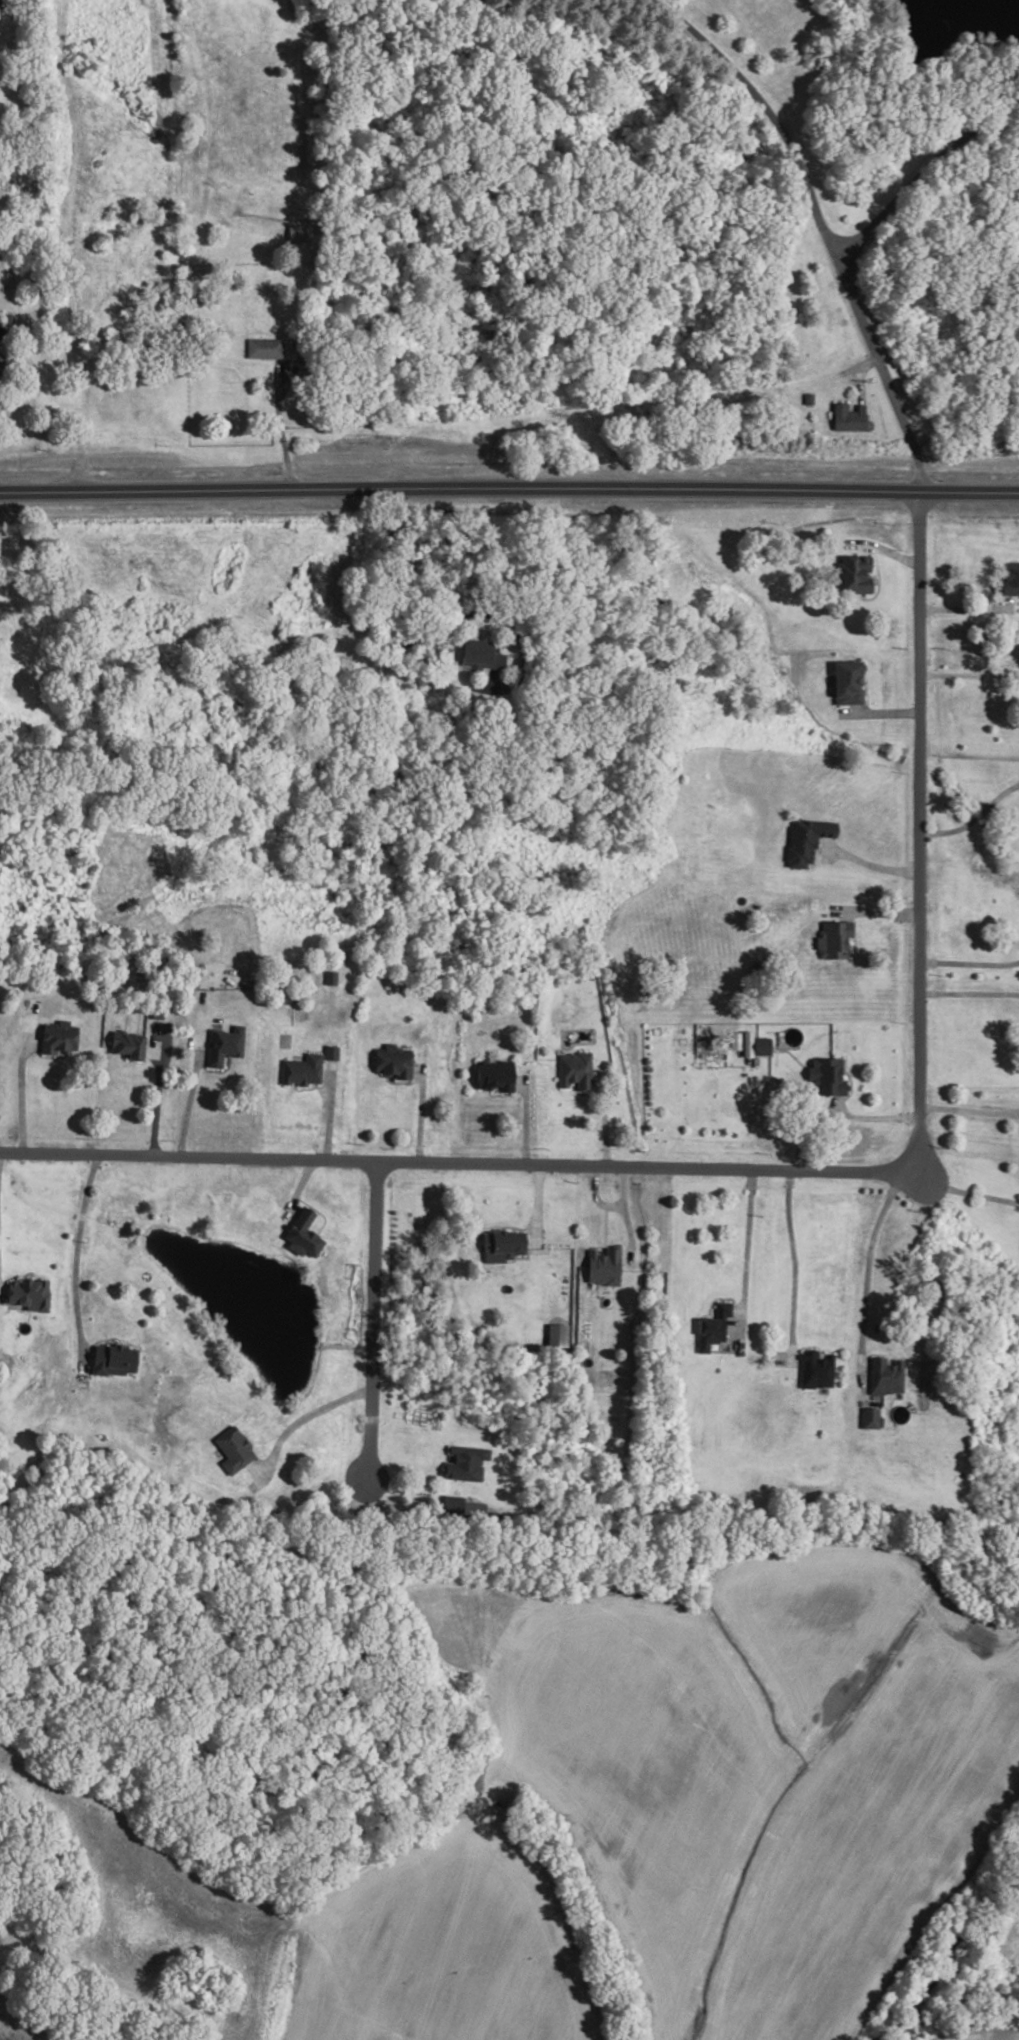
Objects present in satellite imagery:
road: (918, 174)
road: (819, 225)
building: (299, 233)
road: (61, 245)
building: (262, 350)
building: (0, 364)
road: (858, 375)
building: (806, 399)
building: (845, 418)
road: (278, 428)
road: (509, 489)
road: (882, 550)
building: (851, 575)
road: (876, 580)
building: (1008, 580)
road: (990, 588)
road: (962, 610)
road: (424, 635)
building: (478, 656)
road: (968, 676)
building: (846, 682)
road: (878, 713)
road: (972, 819)
road: (918, 826)
building: (805, 841)
road: (870, 866)
road: (874, 914)
building: (832, 938)
road: (968, 964)
road: (968, 994)
building: (56, 1037)
building: (125, 1044)
building: (222, 1045)
building: (758, 1046)
building: (391, 1061)
road: (133, 1063)
building: (299, 1070)
building: (573, 1070)
road: (215, 1072)
building: (491, 1074)
building: (825, 1077)
road: (398, 1082)
road: (308, 1089)
road: (18, 1095)
road: (502, 1095)
road: (154, 1099)
road: (186, 1104)
road: (833, 1108)
road: (967, 1111)
road: (326, 1113)
road: (417, 1113)
road: (838, 1118)
road: (602, 1120)
road: (522, 1122)
road: (453, 1162)
road: (297, 1188)
road: (955, 1191)
road: (593, 1197)
road: (536, 1205)
road: (316, 1212)
road: (623, 1215)
road: (602, 1231)
building: (300, 1234)
road: (745, 1241)
building: (503, 1242)
road: (72, 1260)
road: (793, 1266)
building: (601, 1267)
road: (863, 1283)
building: (27, 1293)
road: (717, 1299)
road: (371, 1321)
building: (710, 1327)
building: (556, 1335)
building: (111, 1360)
building: (814, 1371)
building: (883, 1377)
road: (305, 1415)
building: (867, 1418)
building: (230, 1450)
building: (463, 1463)
road: (407, 1489)
building: (451, 1505)
crop: (1006, 1939)

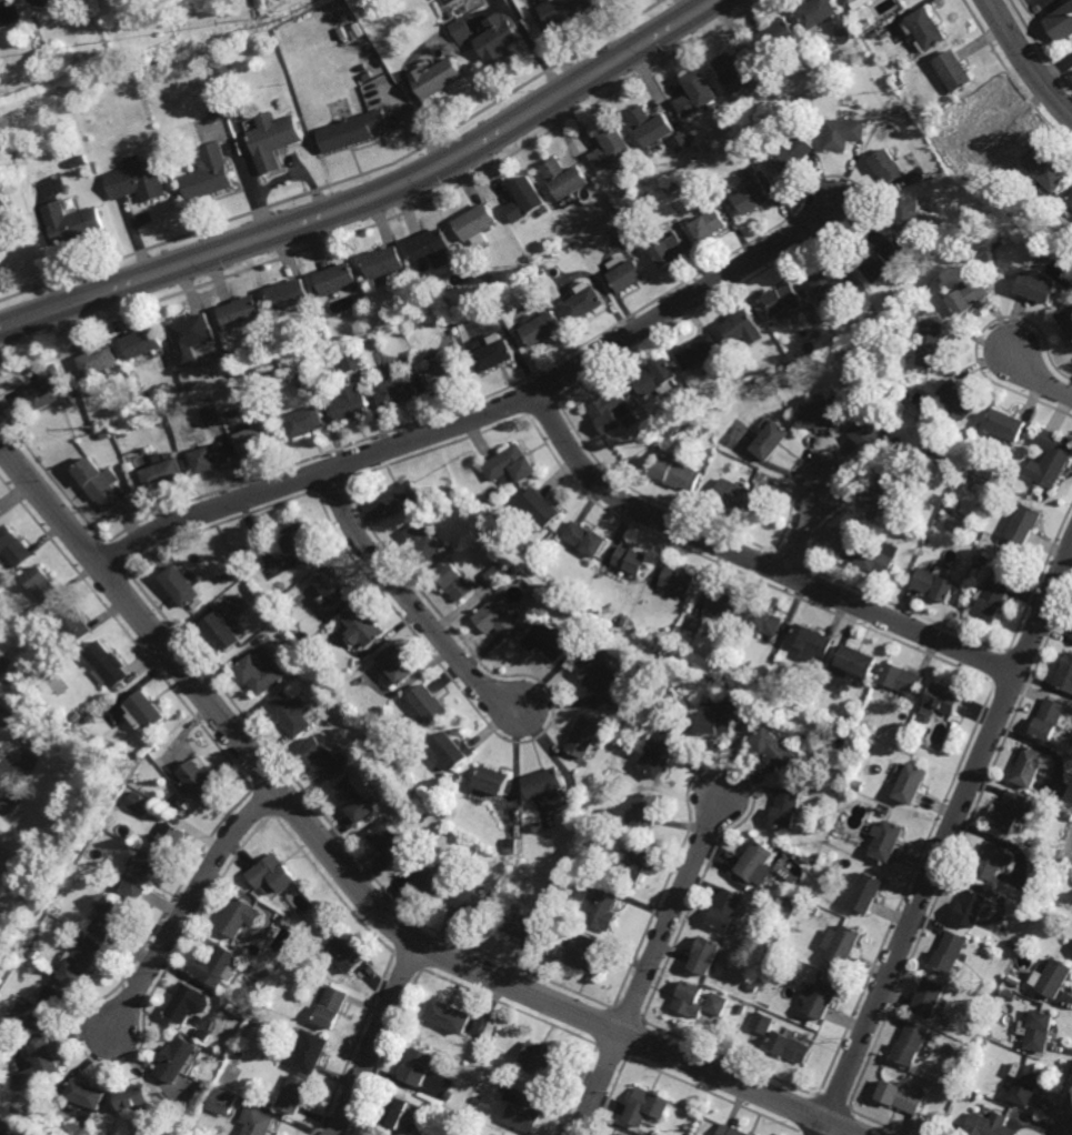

§ §

■ TASK REQUIREMENTS:
Leave out the pictures and return every record word for word.

■ EXERCISE SOLUTION:
Objects present in satellite imagery:
road: (918, 174)
road: (819, 225)
building: (299, 233)
road: (61, 245)
building: (262, 350)
building: (0, 364)
road: (858, 375)
building: (806, 399)
building: (845, 418)
road: (278, 428)
road: (509, 489)
road: (882, 550)
building: (851, 575)
road: (876, 580)
building: (1008, 580)
road: (990, 588)
road: (962, 610)
road: (424, 635)
building: (478, 656)
road: (968, 676)
building: (846, 682)
road: (878, 713)
road: (972, 819)
road: (918, 826)
building: (805, 841)
road: (870, 866)
road: (874, 914)
building: (832, 938)
road: (968, 964)
road: (968, 994)
building: (56, 1037)
building: (125, 1044)
building: (222, 1045)
building: (758, 1046)
building: (391, 1061)
road: (133, 1063)
building: (299, 1070)
building: (573, 1070)
road: (215, 1072)
building: (491, 1074)
building: (825, 1077)
road: (398, 1082)
road: (308, 1089)
road: (18, 1095)
road: (502, 1095)
road: (154, 1099)
road: (186, 1104)
road: (833, 1108)
road: (967, 1111)
road: (326, 1113)
road: (417, 1113)
road: (838, 1118)
road: (602, 1120)
road: (522, 1122)
road: (453, 1162)
road: (297, 1188)
road: (955, 1191)
road: (593, 1197)
road: (536, 1205)
road: (316, 1212)
road: (623, 1215)
road: (602, 1231)
building: (300, 1234)
road: (745, 1241)
building: (503, 1242)
road: (72, 1260)
road: (793, 1266)
building: (601, 1267)
road: (863, 1283)
building: (27, 1293)
road: (717, 1299)
road: (371, 1321)
building: (710, 1327)
building: (556, 1335)
building: (111, 1360)
building: (814, 1371)
building: (883, 1377)
road: (305, 1415)
building: (867, 1418)
building: (230, 1450)
building: (463, 1463)
road: (407, 1489)
building: (451, 1505)
crop: (1006, 1939)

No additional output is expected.